▼▼▼

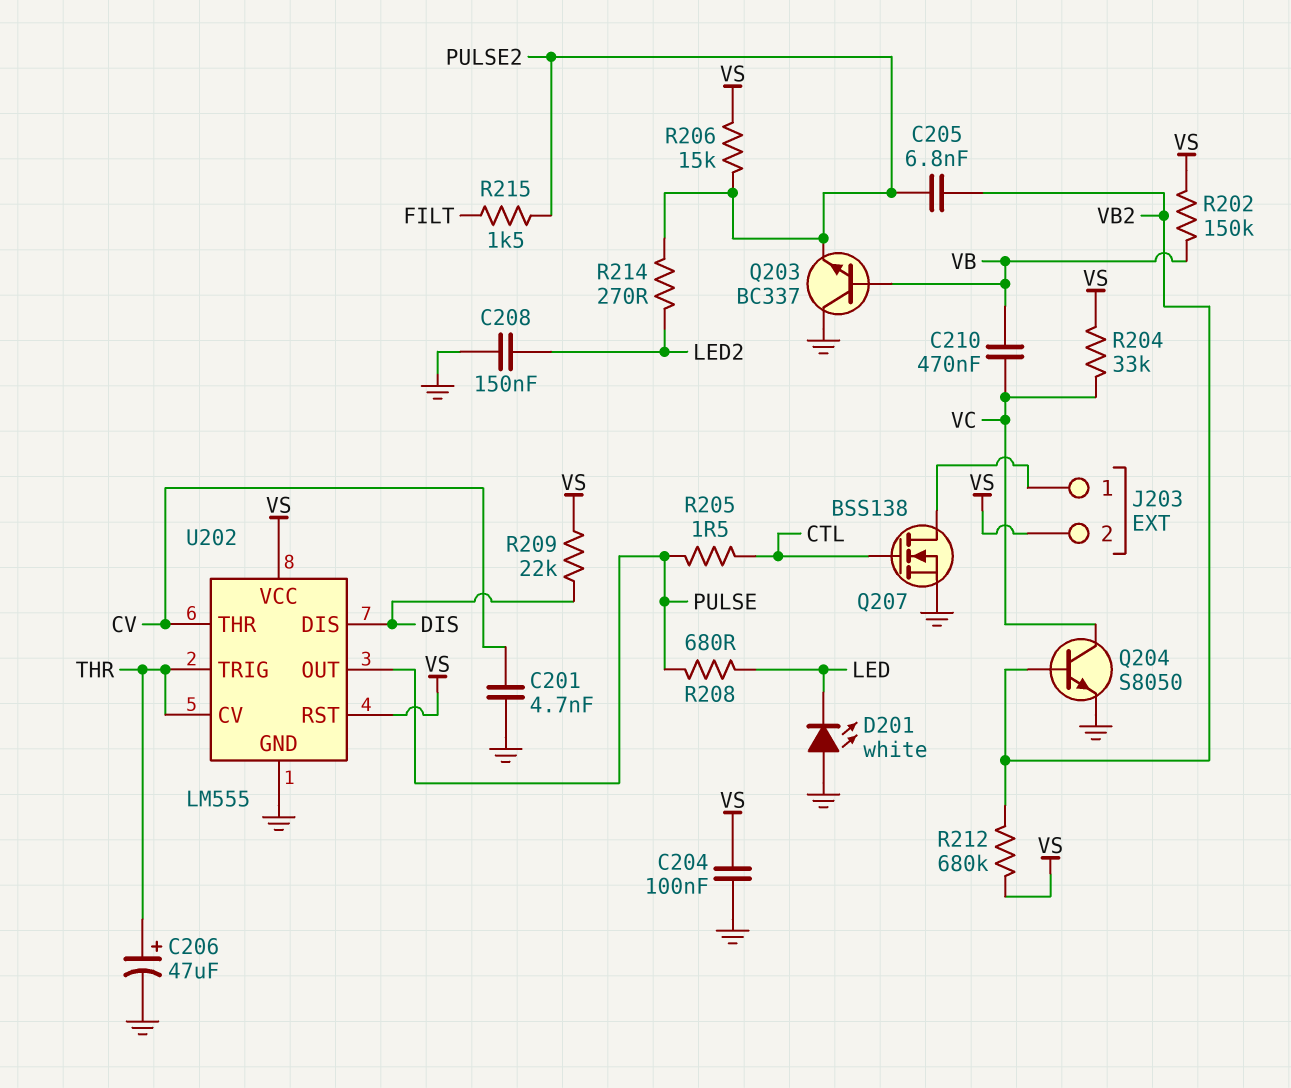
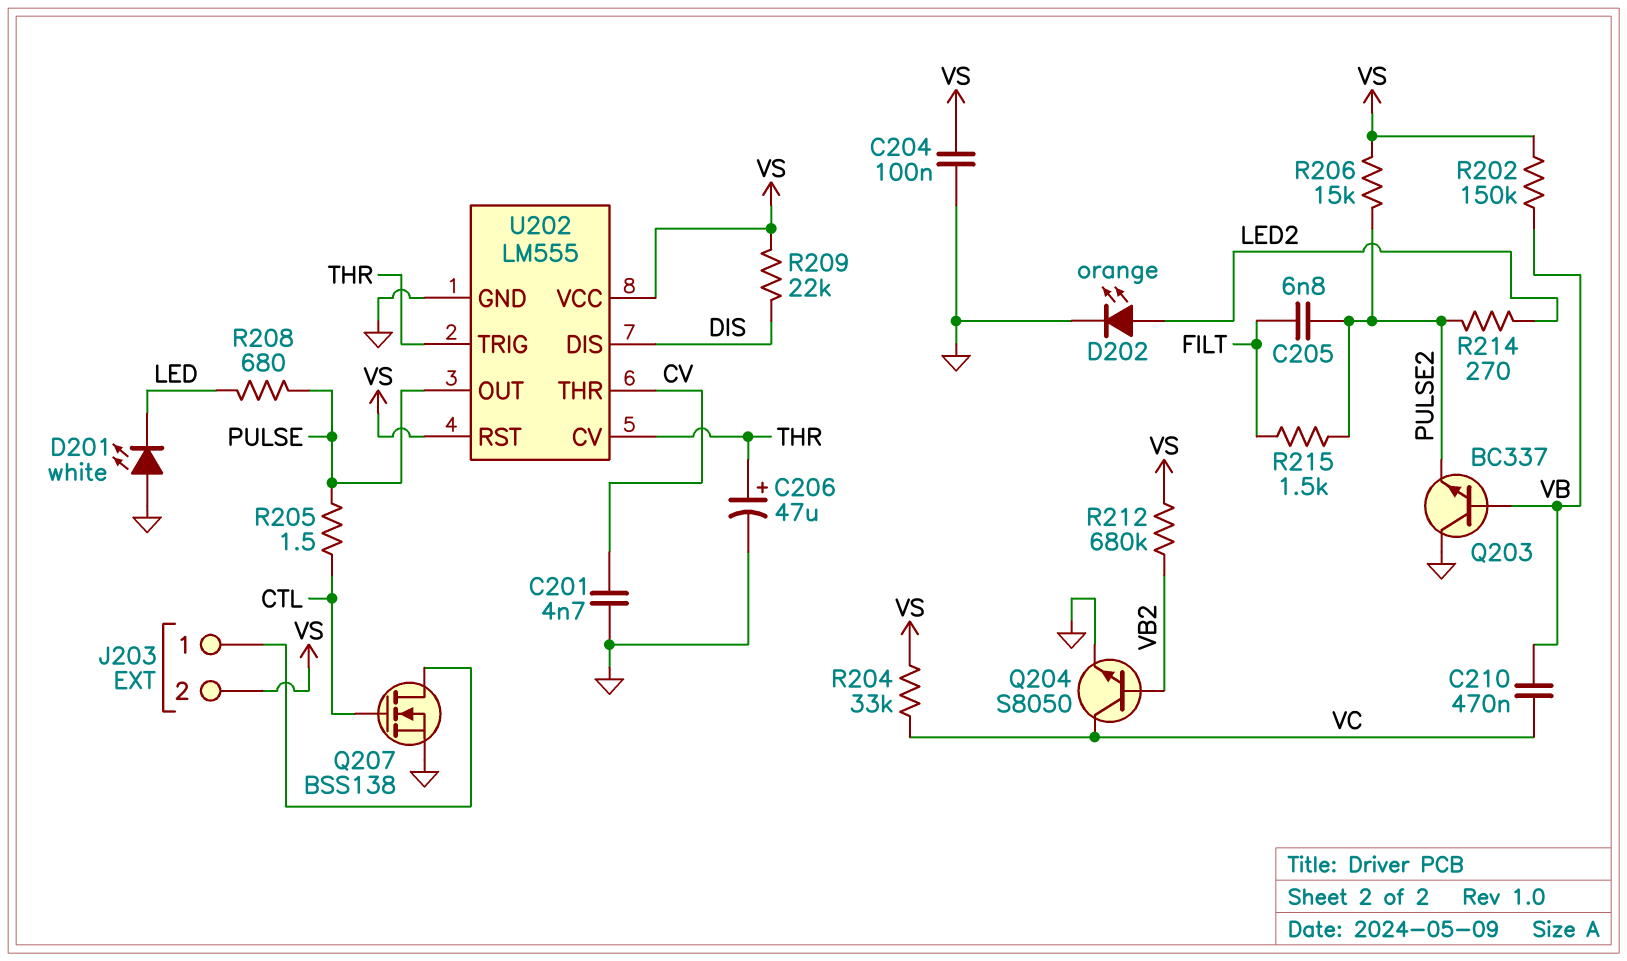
C205: 6.8nF (PULSE2, VB2) -> 6.8nF (FILT, PULSE2)
C208: 150nF (GND, LED2) -> none
D202: none -> LED orange (A LED2, K GND)

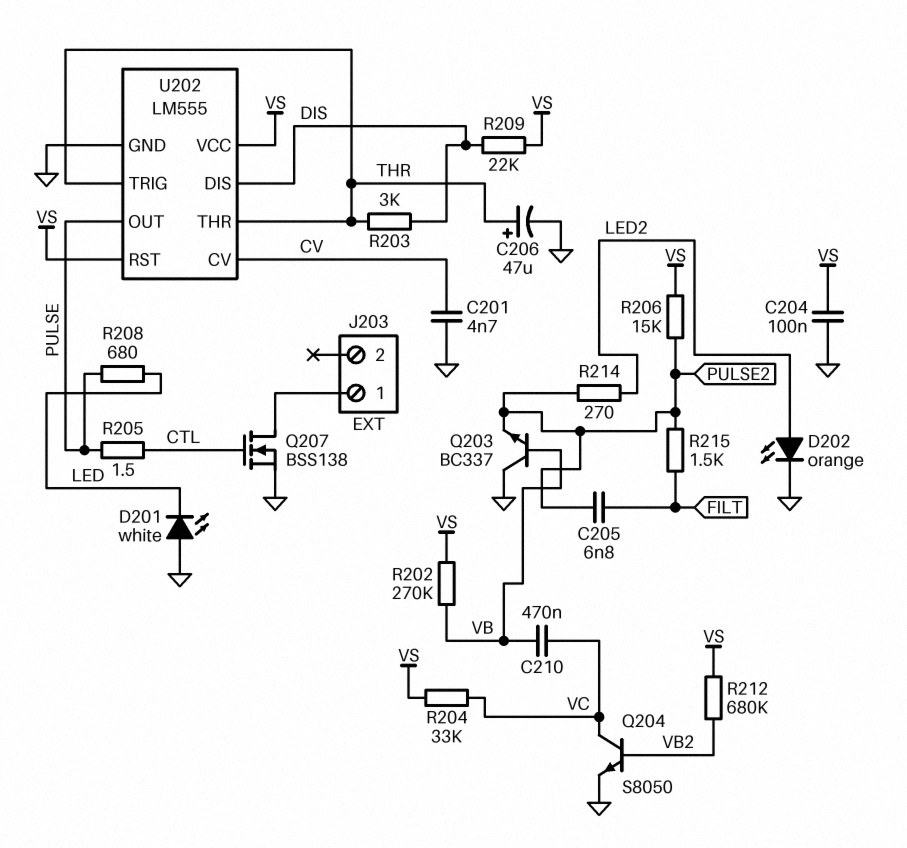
J203 pin 2: VS -> none
R202: 150k (VB, VS) -> 270k (VB, VS)
R203: none -> 3k (DIS, THR)
U202 pin CV: THR -> CV
U202 pin THR: CV -> THR

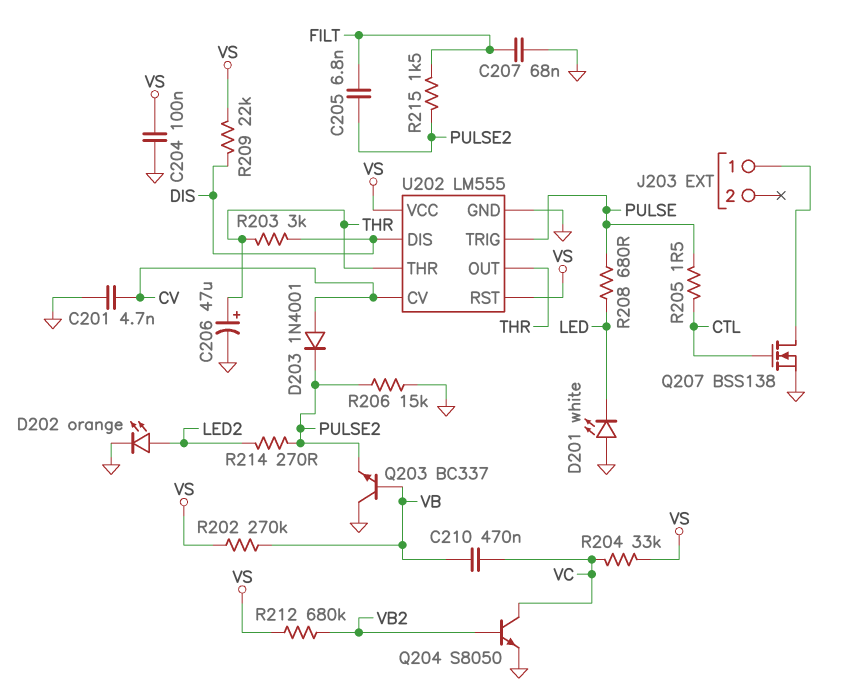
C207: none -> 68nF (FILT, GND)
D203: none -> diode 1N4001 (A CV, K PULSE2)
R206: 15k (PULSE2, VS) -> 15k (GND, PULSE2)
U202 pin OUT: PULSE -> THR
U202 pin TRIG: THR -> PULSE

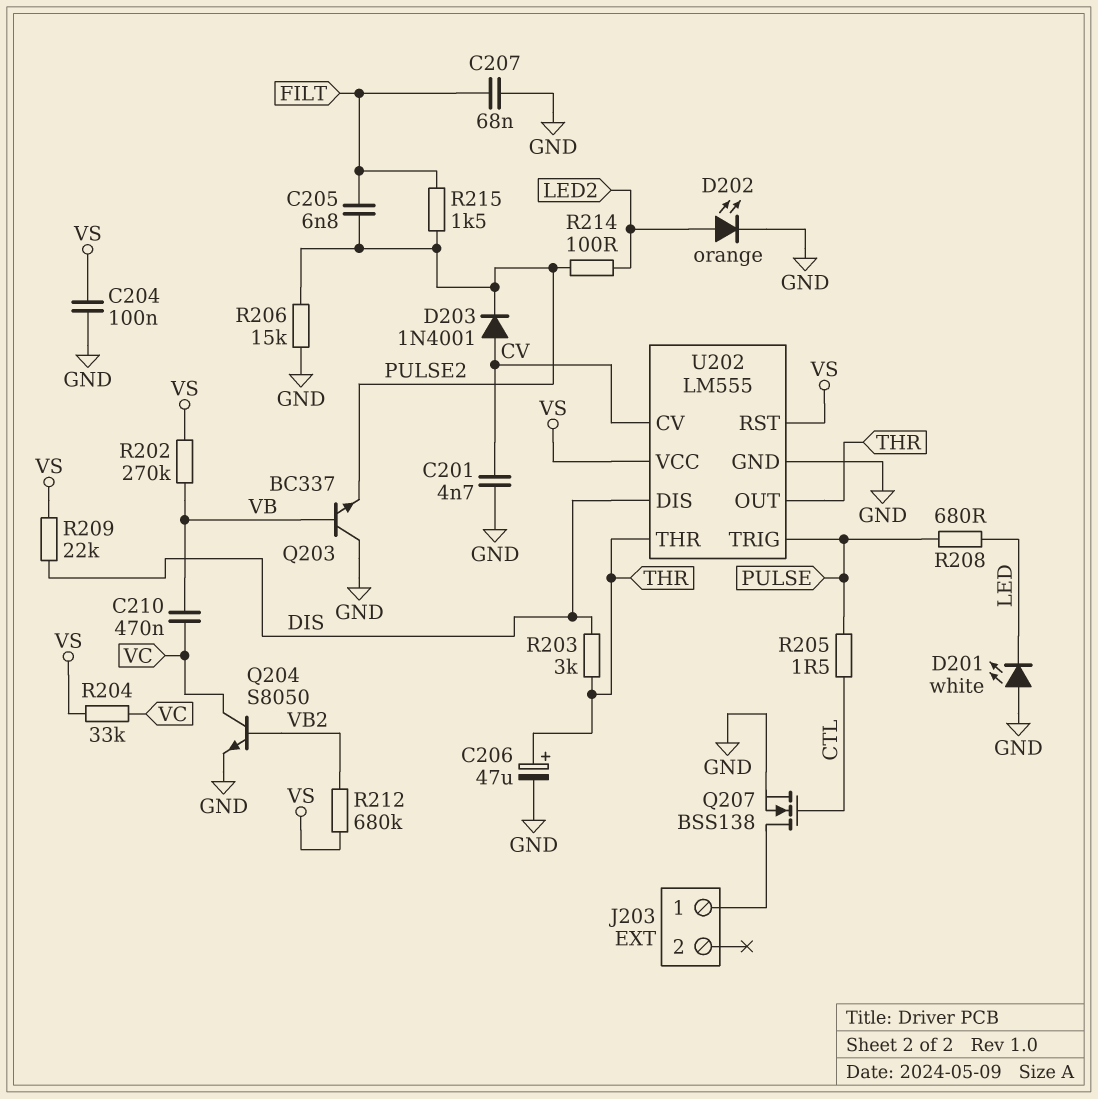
R214: 270 (LED2, PULSE2) -> 100 (LED2, PULSE2)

▲▲▲

Could you copy every line from the records that has "none" in it?

▶ **Task result**
C208: 150nF (GND, LED2) -> none
D202: none -> LED orange (A LED2, K GND)
J203 pin 2: VS -> none
R203: none -> 3k (DIS, THR)
C207: none -> 68nF (FILT, GND)
D203: none -> diode 1N4001 (A CV, K PULSE2)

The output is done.